DIRECTIONS FOR THIS TASK:
In the listing below, locate the line containing "brown ball: 5 -> 2" and the line containing "grey dice: 2 -> 3". Output both of them and every line between, exactly as written, and nothing more.

EXTRACTED ENTRIES:

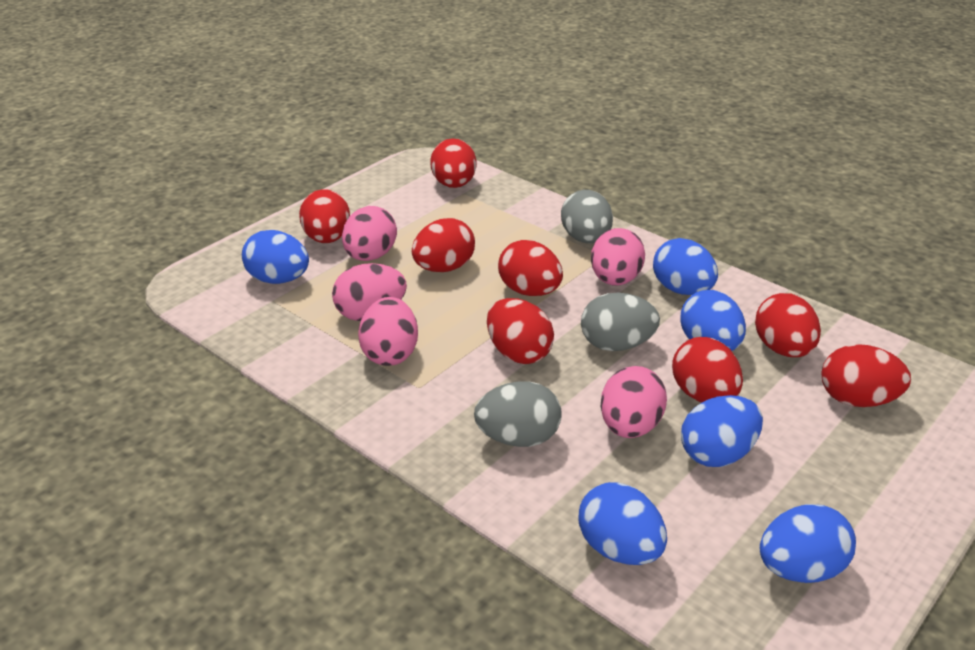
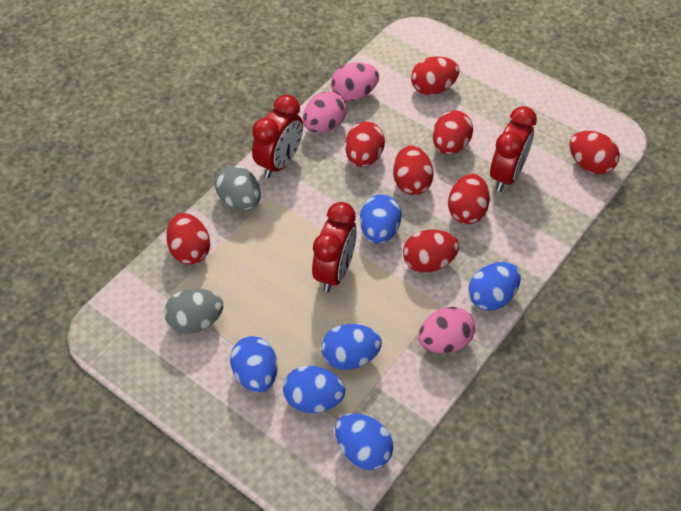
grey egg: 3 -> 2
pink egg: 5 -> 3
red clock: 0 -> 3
...
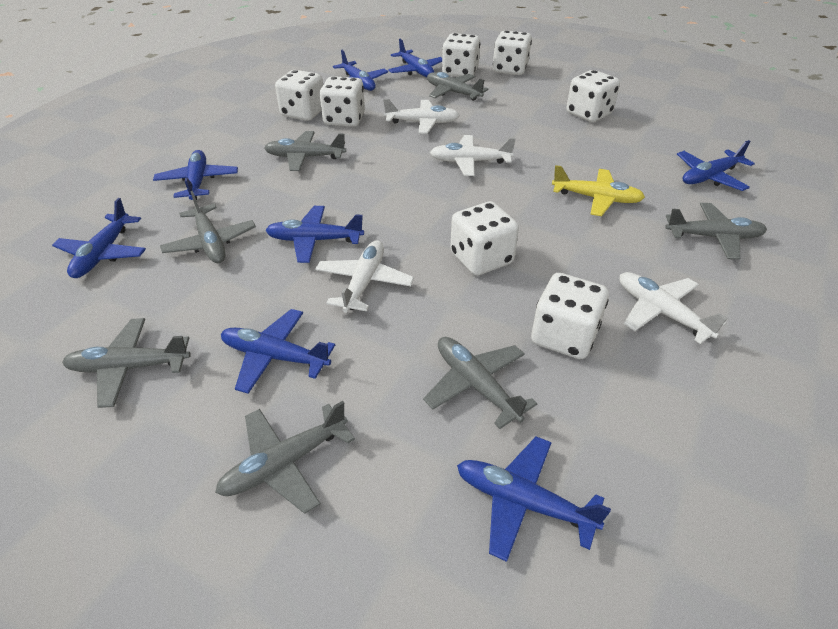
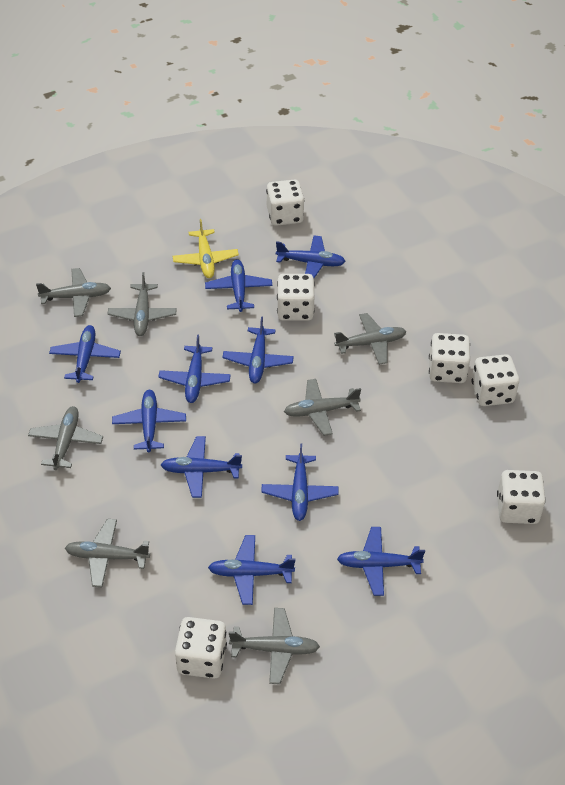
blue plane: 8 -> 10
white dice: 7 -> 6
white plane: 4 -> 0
--
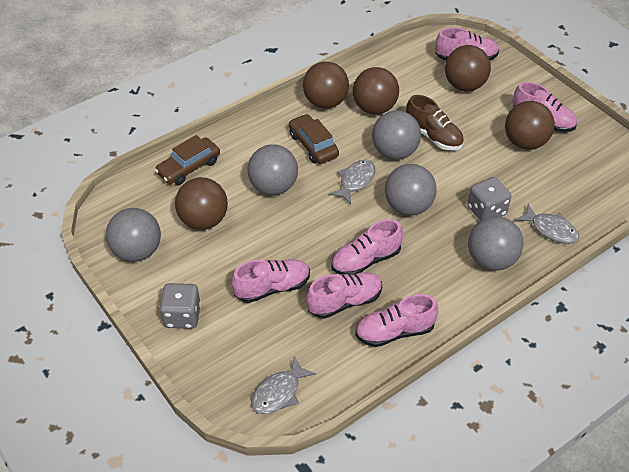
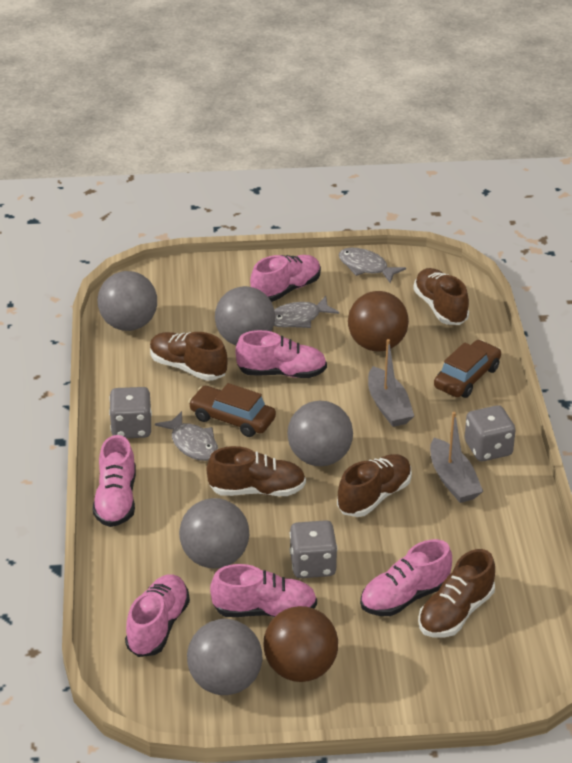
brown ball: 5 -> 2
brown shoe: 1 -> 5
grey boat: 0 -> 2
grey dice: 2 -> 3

TASK ANSWER:
brown ball: 5 -> 2
brown shoe: 1 -> 5
grey boat: 0 -> 2
grey dice: 2 -> 3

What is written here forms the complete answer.